■ Work required ■
Would you please print exactly the lines that run from the one with "purple pan: 3 -> 2" to the last line of the data, both included, without any pictures?

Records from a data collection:

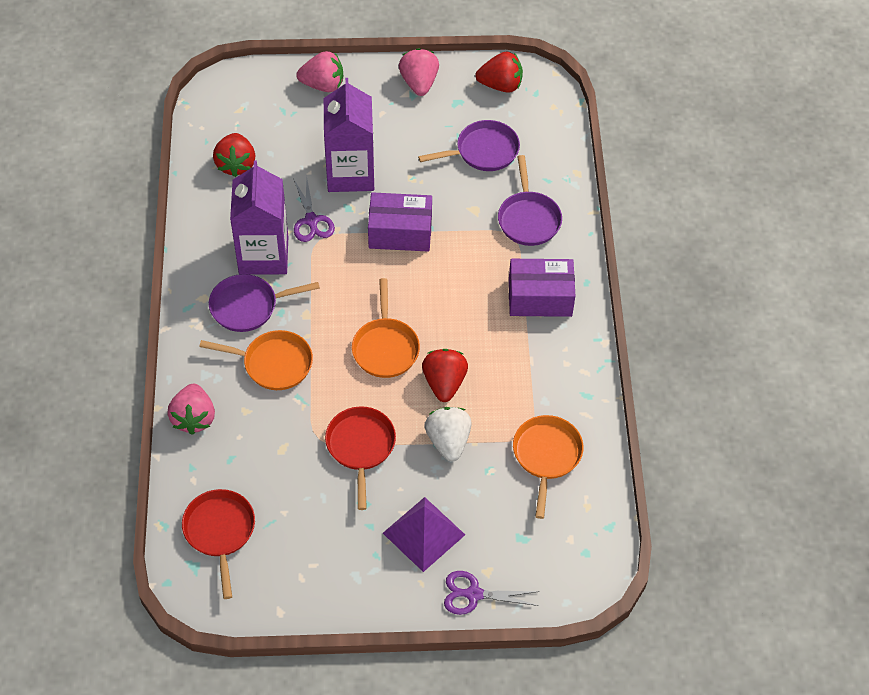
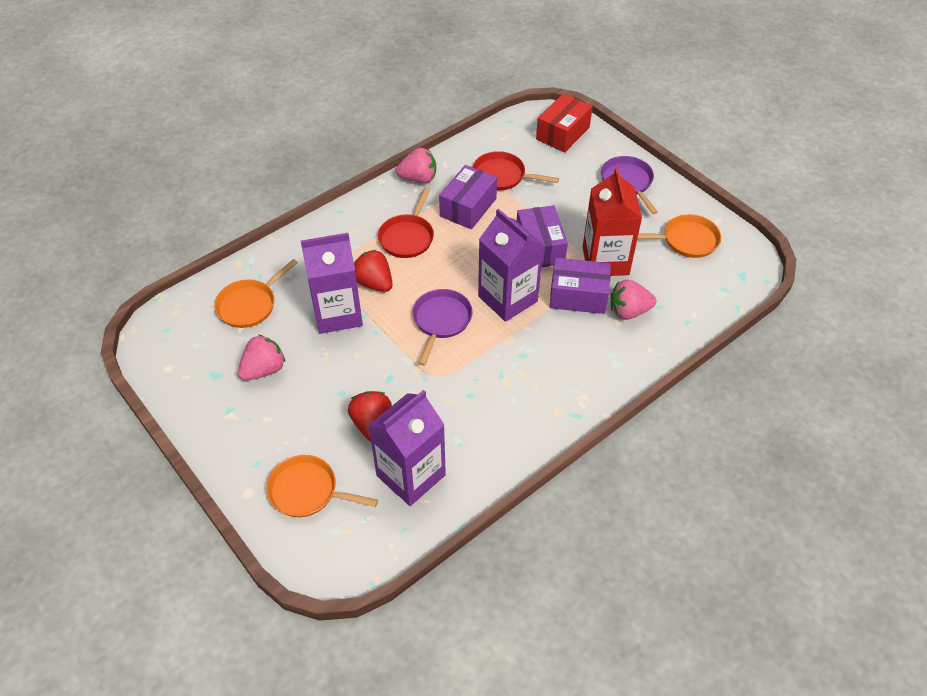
purple box: 2 -> 3
purple carton: 2 -> 3
purple pan: 3 -> 2
purple pyramid: 1 -> 0
purple scissors: 2 -> 0
red box: 0 -> 1
red carton: 0 -> 1
red strawberry: 3 -> 2
white strawberry: 1 -> 0

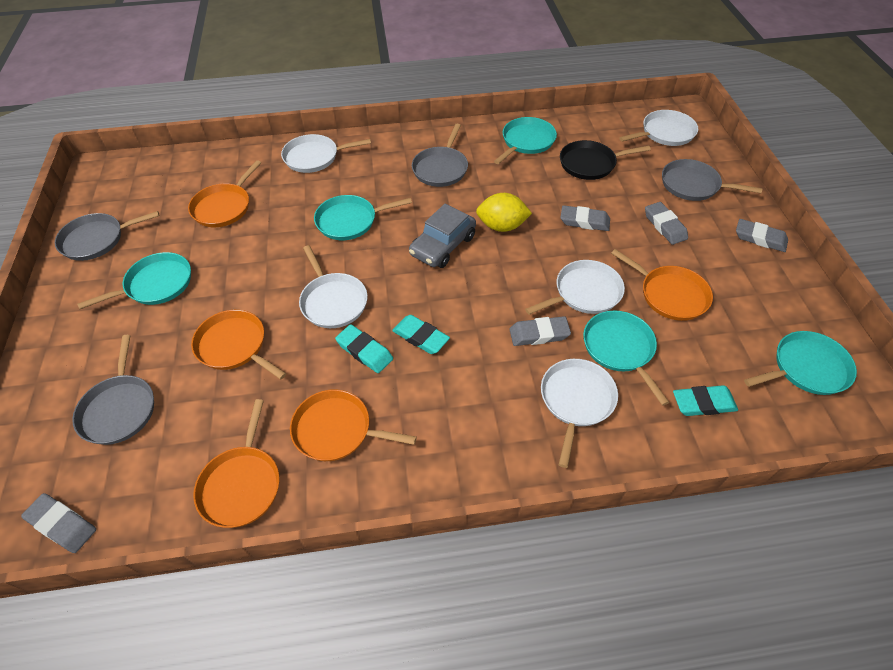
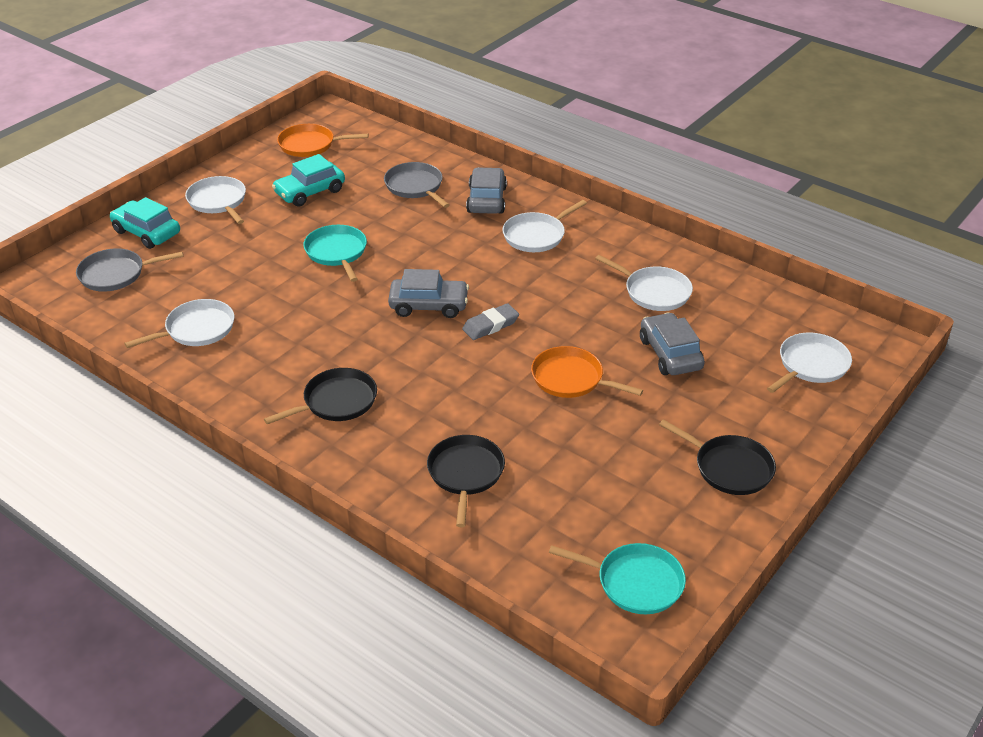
black pan: 1 -> 3
grey car: 1 -> 3
grey eraser: 5 -> 1
grey pan: 4 -> 2
orange pan: 5 -> 2
turquoise car: 0 -> 2
turquoise eraser: 3 -> 0
turquoise pan: 5 -> 2
yellow lemon: 1 -> 0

■ Task solution ■
purple pan: 3 -> 2
purple pyramid: 1 -> 0
purple scissors: 2 -> 0
red box: 0 -> 1
red carton: 0 -> 1
red strawberry: 3 -> 2
white strawberry: 1 -> 0

black pan: 1 -> 3
grey car: 1 -> 3
grey eraser: 5 -> 1
grey pan: 4 -> 2
orange pan: 5 -> 2
turquoise car: 0 -> 2
turquoise eraser: 3 -> 0
turquoise pan: 5 -> 2
yellow lemon: 1 -> 0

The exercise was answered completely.